- **EXERCISE DESCRIPTION**:
Give a verbatim copy of the data, leaving the pictures out.

- **MATERIALS PROVIDED**:
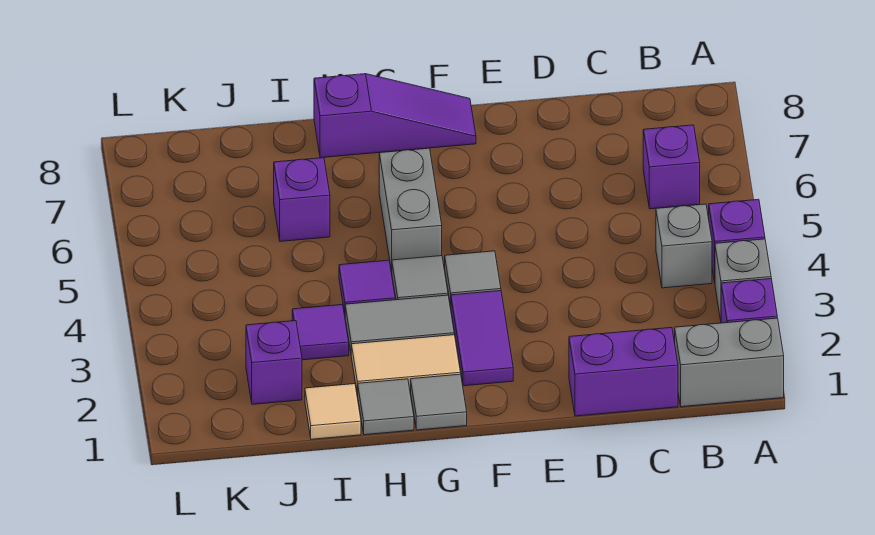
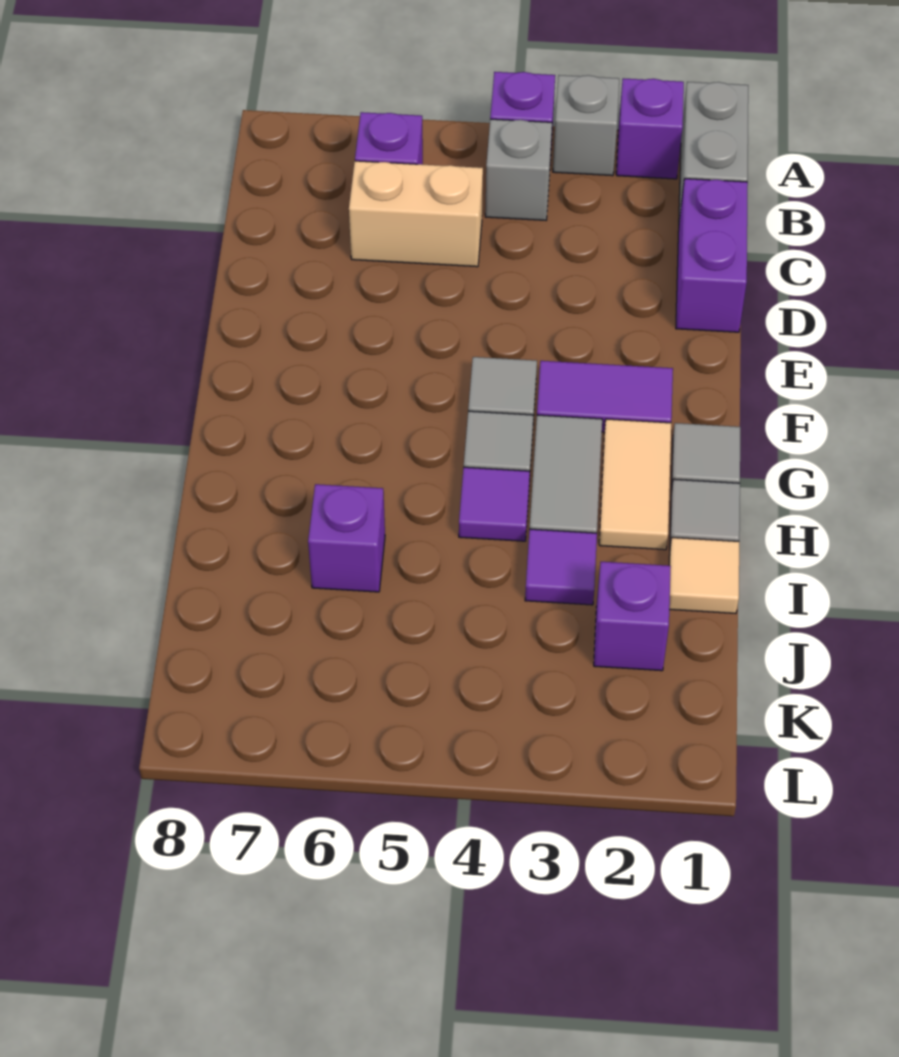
none -> tan 1x2 brick [349,161,483,267]
purple 1x3 slope [314,74,476,158] -> none
grey 1x2 brick [379,148,442,271] -> none

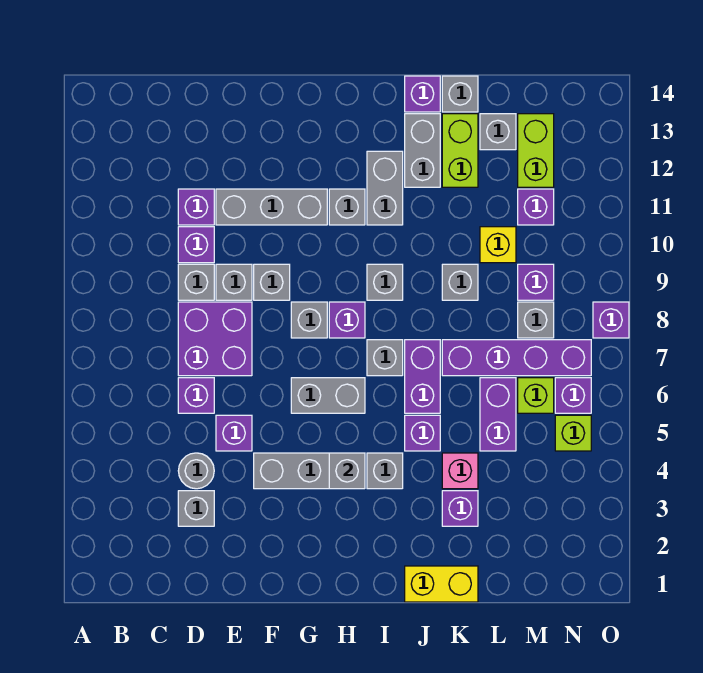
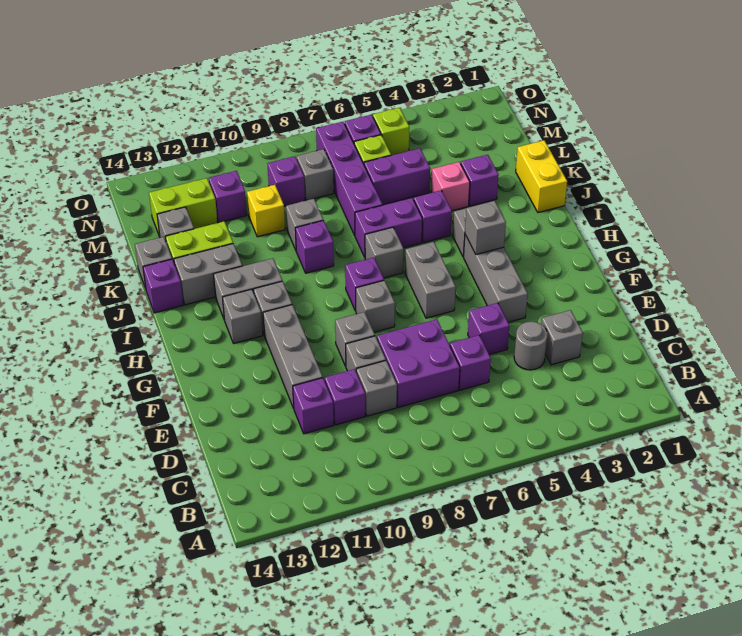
grey 1x1 brick [367,264,403,300] -> grey 1x1 brick moved to [223,289,263,344]
purple 1x1 brick [593,302,629,338] -> purple 1x1 brick moved to [295,220,334,273]

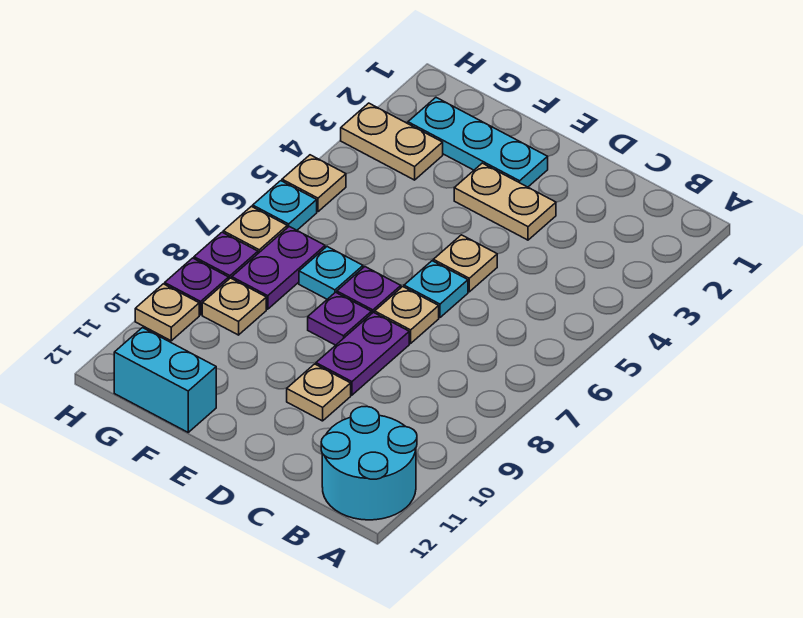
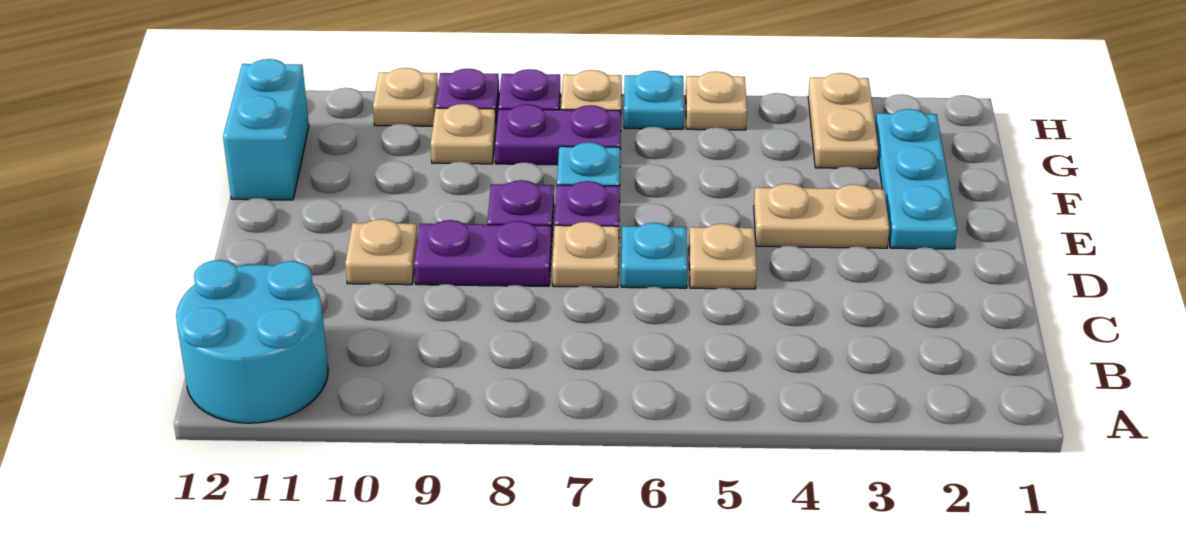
tan 1x2 plate [454,163,556,240] -> tan 1x2 plate turned to [754,184,889,248]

- **COMPLETED TASK**:
none -> tan 1x2 brick [349,161,483,267]
purple 1x3 slope [314,74,476,158] -> none
grey 1x2 brick [379,148,442,271] -> none

grey 1x1 brick [367,264,403,300] -> grey 1x1 brick moved to [223,289,263,344]
purple 1x1 brick [593,302,629,338] -> purple 1x1 brick moved to [295,220,334,273]

tan 1x2 plate [454,163,556,240] -> tan 1x2 plate turned to [754,184,889,248]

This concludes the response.